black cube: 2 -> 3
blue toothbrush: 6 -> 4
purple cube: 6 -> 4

* * *

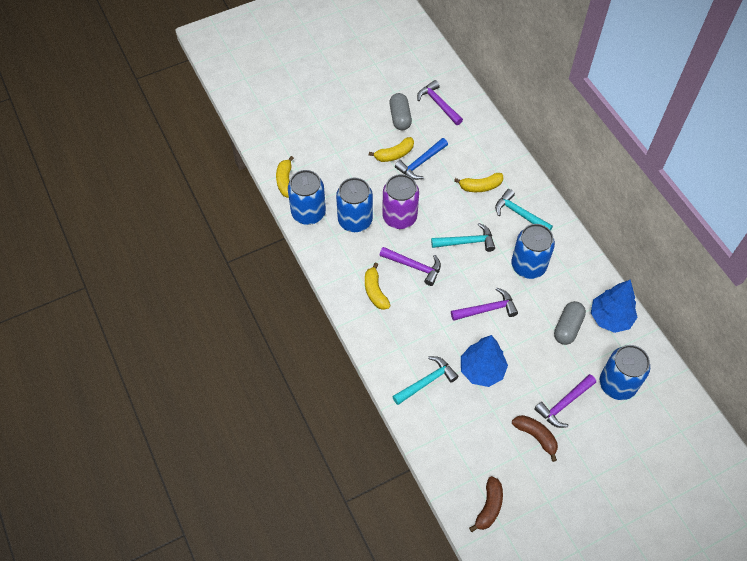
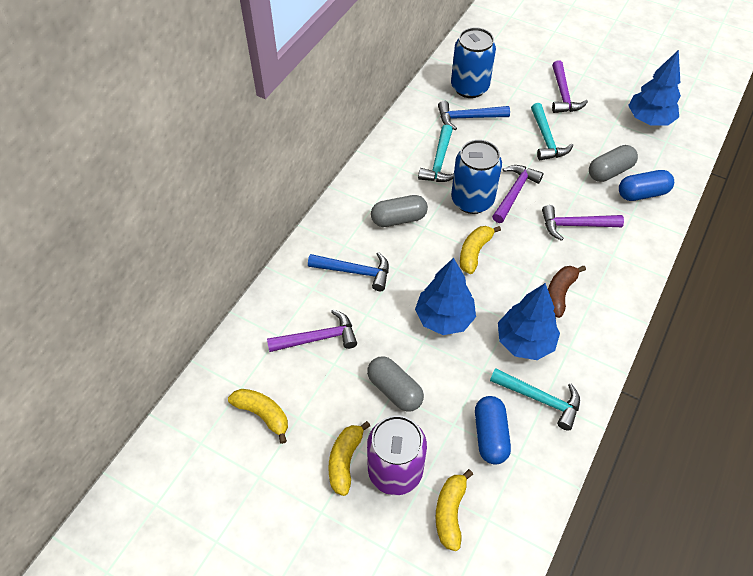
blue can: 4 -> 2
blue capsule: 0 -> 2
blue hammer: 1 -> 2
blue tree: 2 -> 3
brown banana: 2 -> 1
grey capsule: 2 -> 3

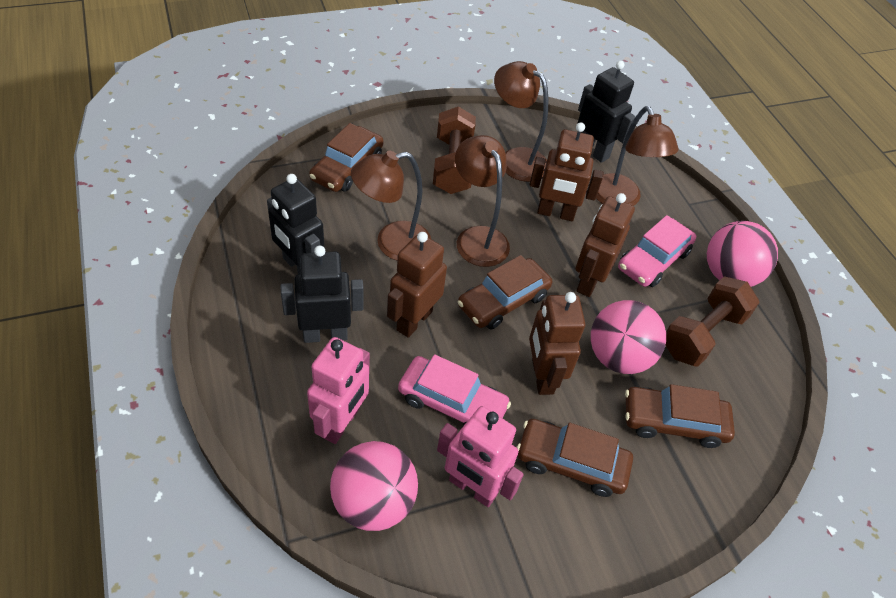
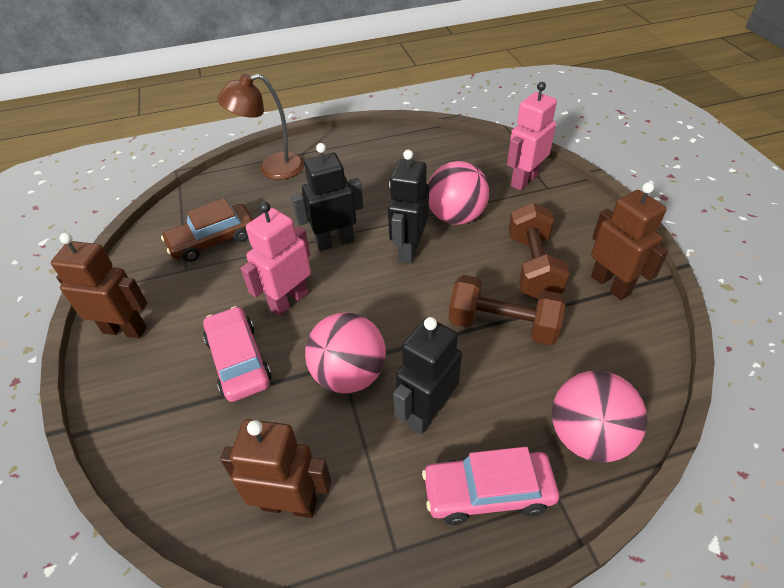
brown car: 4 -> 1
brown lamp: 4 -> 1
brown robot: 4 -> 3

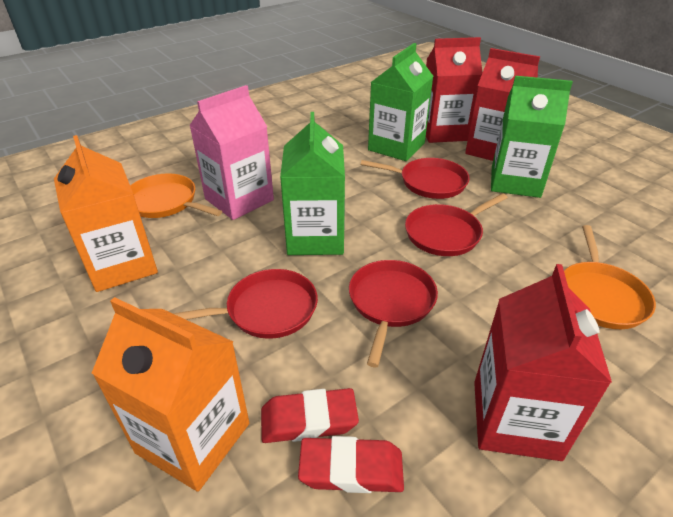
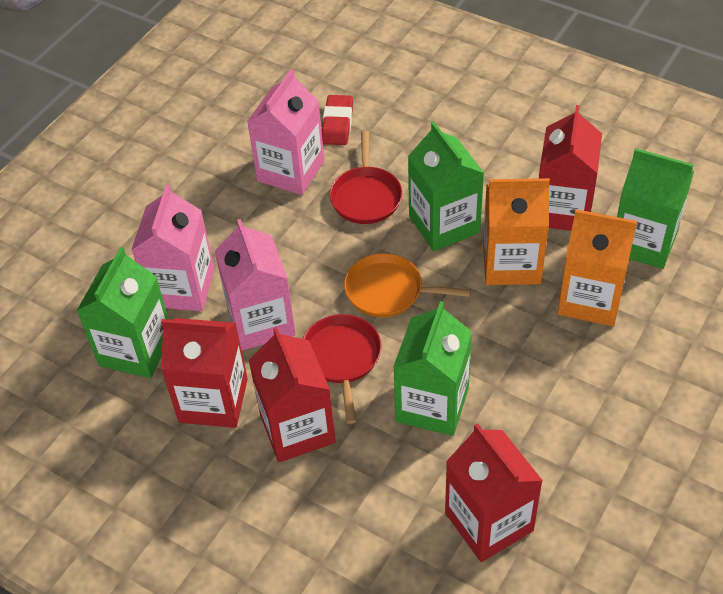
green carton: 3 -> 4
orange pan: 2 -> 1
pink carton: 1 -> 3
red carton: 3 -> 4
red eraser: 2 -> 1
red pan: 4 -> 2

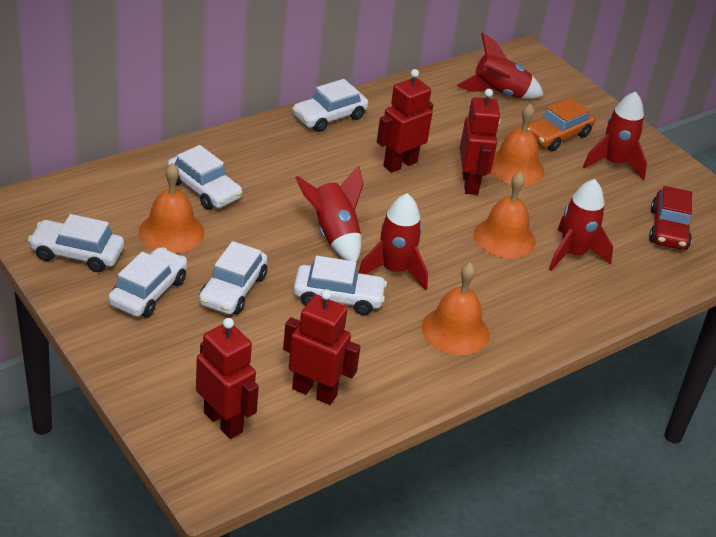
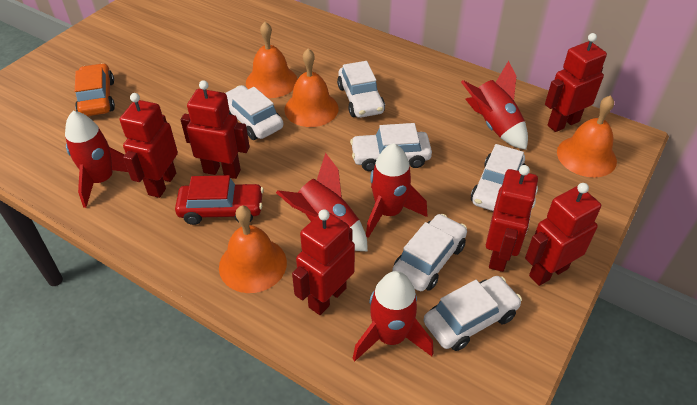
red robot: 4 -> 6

---

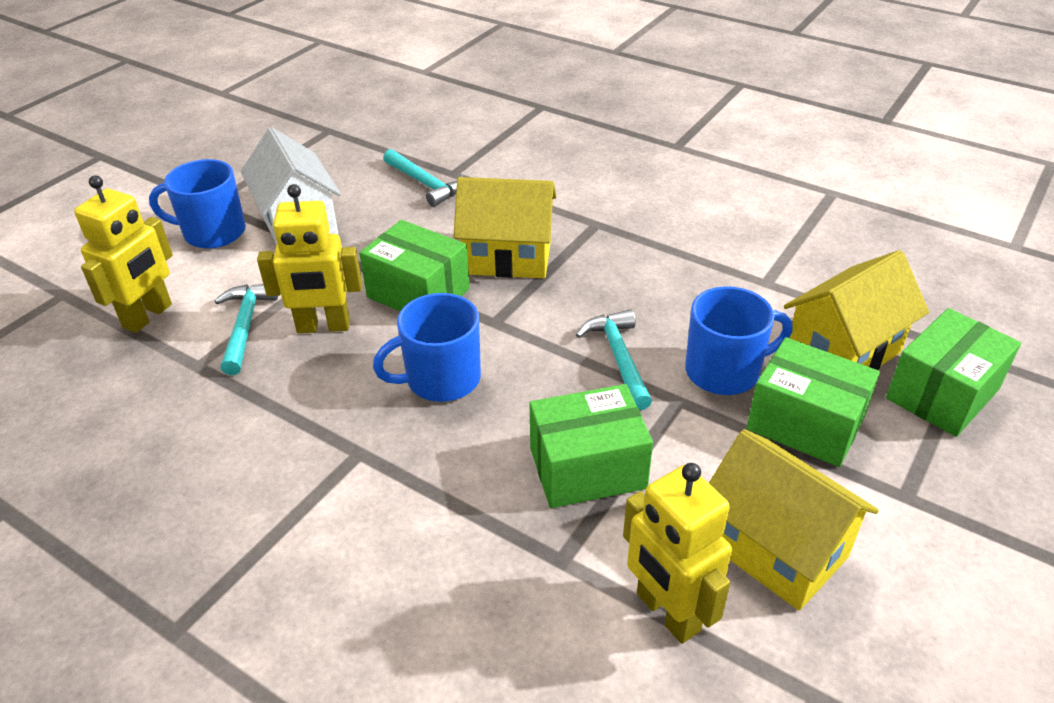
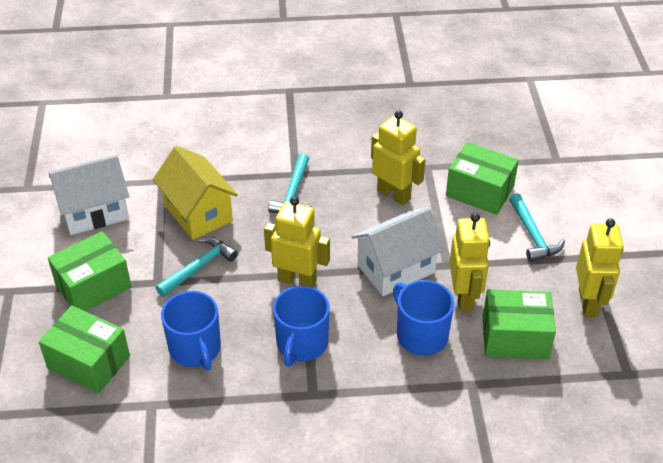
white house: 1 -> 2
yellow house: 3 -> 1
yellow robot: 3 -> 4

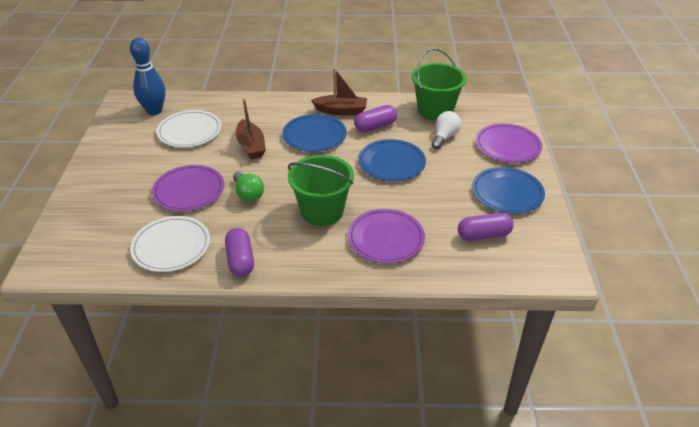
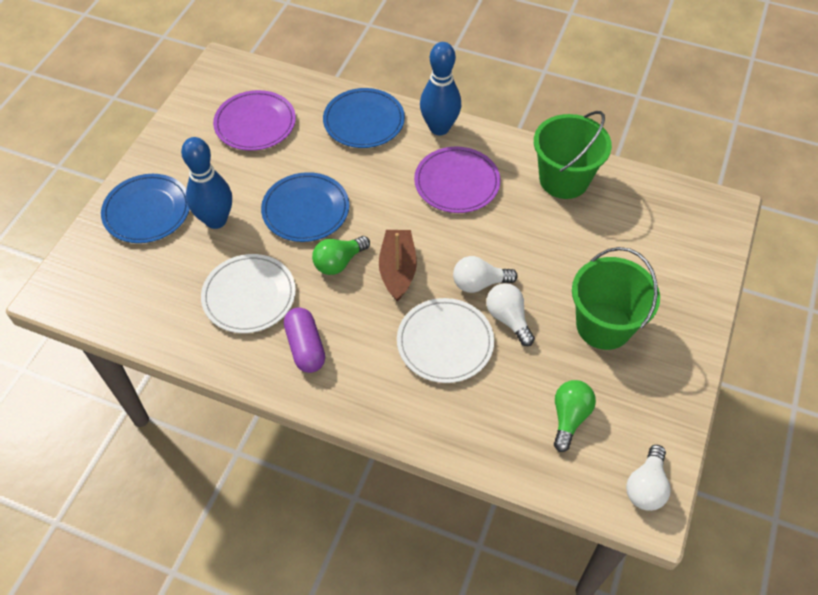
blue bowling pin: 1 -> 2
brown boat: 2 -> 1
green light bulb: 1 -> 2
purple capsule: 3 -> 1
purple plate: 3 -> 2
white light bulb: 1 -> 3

Your goal: Copy every line of the entries above in which "robot" occurs.

Response:
brown robot: 4 -> 3
red robot: 4 -> 6
yellow robot: 3 -> 4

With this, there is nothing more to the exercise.